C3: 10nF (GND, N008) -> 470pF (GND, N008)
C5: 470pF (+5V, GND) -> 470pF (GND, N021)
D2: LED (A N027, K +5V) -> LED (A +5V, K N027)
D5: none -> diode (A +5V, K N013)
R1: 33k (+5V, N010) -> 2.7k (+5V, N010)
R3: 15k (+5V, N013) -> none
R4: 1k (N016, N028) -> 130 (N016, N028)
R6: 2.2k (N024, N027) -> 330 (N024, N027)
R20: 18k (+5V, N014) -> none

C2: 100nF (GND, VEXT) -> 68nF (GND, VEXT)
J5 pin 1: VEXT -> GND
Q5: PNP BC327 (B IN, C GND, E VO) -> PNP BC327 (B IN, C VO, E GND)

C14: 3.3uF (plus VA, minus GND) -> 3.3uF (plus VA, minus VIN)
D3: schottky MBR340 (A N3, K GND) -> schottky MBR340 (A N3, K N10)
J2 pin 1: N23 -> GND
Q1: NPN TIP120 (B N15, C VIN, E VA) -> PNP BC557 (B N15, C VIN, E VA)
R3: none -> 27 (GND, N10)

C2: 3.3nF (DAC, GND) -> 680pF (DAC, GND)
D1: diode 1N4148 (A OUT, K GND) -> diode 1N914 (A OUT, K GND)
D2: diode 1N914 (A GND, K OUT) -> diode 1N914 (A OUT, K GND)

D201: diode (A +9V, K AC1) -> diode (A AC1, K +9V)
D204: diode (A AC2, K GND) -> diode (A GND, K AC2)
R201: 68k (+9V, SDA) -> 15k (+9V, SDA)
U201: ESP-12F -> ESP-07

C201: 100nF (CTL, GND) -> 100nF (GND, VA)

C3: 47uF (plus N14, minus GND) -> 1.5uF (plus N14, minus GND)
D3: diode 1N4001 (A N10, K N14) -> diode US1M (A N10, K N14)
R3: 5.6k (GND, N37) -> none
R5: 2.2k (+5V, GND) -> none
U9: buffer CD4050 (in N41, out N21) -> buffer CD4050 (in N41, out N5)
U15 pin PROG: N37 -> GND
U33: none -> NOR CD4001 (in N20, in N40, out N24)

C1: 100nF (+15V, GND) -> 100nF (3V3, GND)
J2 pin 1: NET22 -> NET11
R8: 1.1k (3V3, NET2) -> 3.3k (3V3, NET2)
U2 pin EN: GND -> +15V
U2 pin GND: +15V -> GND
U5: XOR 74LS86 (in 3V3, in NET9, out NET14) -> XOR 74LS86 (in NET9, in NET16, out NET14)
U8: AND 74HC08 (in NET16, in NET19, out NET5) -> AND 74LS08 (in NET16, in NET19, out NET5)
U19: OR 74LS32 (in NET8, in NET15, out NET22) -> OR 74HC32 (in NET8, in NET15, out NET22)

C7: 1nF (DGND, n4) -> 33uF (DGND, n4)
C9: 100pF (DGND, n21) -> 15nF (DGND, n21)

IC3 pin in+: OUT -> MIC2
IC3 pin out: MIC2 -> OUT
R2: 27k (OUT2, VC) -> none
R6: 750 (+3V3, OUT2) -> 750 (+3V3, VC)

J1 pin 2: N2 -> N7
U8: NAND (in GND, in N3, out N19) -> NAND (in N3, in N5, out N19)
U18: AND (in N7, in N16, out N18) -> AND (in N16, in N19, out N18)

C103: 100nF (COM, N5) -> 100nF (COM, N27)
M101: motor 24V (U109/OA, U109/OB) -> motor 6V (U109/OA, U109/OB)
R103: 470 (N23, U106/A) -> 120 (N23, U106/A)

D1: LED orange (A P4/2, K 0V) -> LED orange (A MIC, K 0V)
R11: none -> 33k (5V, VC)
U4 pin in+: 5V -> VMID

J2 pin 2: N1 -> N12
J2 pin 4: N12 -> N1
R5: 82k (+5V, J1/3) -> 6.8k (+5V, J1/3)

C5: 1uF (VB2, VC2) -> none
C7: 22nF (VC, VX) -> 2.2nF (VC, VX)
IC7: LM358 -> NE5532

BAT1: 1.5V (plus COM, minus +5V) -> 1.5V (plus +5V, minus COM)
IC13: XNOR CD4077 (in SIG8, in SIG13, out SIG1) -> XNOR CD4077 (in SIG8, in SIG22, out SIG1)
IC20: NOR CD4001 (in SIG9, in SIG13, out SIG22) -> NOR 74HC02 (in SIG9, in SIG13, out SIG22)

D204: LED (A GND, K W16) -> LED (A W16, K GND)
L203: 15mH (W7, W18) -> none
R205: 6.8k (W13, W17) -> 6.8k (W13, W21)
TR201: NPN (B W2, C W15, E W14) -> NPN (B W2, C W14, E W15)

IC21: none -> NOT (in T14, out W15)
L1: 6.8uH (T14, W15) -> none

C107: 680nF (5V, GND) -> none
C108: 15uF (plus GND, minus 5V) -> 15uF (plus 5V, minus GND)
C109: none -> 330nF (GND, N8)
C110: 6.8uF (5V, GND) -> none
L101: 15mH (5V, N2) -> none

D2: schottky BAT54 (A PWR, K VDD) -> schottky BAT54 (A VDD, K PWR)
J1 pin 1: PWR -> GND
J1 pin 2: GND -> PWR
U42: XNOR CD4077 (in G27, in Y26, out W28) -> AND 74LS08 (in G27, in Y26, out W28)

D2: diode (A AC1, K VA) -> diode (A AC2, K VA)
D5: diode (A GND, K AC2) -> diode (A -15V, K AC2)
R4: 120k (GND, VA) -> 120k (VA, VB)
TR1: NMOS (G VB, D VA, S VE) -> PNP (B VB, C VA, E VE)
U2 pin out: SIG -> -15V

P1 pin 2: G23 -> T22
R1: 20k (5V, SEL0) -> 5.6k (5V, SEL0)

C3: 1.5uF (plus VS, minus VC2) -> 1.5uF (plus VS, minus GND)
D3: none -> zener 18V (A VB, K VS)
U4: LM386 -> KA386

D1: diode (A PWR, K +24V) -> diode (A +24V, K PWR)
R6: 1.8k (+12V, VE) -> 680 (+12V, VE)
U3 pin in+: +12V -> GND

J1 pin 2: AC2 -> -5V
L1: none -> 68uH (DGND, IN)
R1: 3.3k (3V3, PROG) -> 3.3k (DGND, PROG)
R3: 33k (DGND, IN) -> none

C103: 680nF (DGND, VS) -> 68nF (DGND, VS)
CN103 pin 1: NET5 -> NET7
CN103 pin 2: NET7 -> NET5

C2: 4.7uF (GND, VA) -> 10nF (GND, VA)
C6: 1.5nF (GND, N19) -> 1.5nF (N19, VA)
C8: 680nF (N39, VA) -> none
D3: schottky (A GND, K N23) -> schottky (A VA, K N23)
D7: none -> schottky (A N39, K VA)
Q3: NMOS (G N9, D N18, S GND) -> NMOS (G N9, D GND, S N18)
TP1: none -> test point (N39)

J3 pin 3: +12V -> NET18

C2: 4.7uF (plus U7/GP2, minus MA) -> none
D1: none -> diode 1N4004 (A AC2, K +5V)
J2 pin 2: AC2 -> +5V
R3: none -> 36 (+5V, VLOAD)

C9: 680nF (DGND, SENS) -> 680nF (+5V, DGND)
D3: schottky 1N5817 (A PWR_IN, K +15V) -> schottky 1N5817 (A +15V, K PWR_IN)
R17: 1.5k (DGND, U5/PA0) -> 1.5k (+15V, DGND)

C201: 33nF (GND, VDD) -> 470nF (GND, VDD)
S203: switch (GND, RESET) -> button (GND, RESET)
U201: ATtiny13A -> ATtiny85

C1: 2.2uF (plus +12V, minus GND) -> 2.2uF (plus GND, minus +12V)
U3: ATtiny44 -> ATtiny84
-----
WHAT IS NEEDED = All lines above from the one with "C1: 100nF (+15V, GND) -> 100nF (3V3, GND)" to the one with "R2: 27k (OUT2, VC) -> none", inclusive, should be copied exactly, and no other lines.

SOLUTION TO THE PROBLEM =
C1: 100nF (+15V, GND) -> 100nF (3V3, GND)
J2 pin 1: NET22 -> NET11
R8: 1.1k (3V3, NET2) -> 3.3k (3V3, NET2)
U2 pin EN: GND -> +15V
U2 pin GND: +15V -> GND
U5: XOR 74LS86 (in 3V3, in NET9, out NET14) -> XOR 74LS86 (in NET9, in NET16, out NET14)
U8: AND 74HC08 (in NET16, in NET19, out NET5) -> AND 74LS08 (in NET16, in NET19, out NET5)
U19: OR 74LS32 (in NET8, in NET15, out NET22) -> OR 74HC32 (in NET8, in NET15, out NET22)

C7: 1nF (DGND, n4) -> 33uF (DGND, n4)
C9: 100pF (DGND, n21) -> 15nF (DGND, n21)

IC3 pin in+: OUT -> MIC2
IC3 pin out: MIC2 -> OUT
R2: 27k (OUT2, VC) -> none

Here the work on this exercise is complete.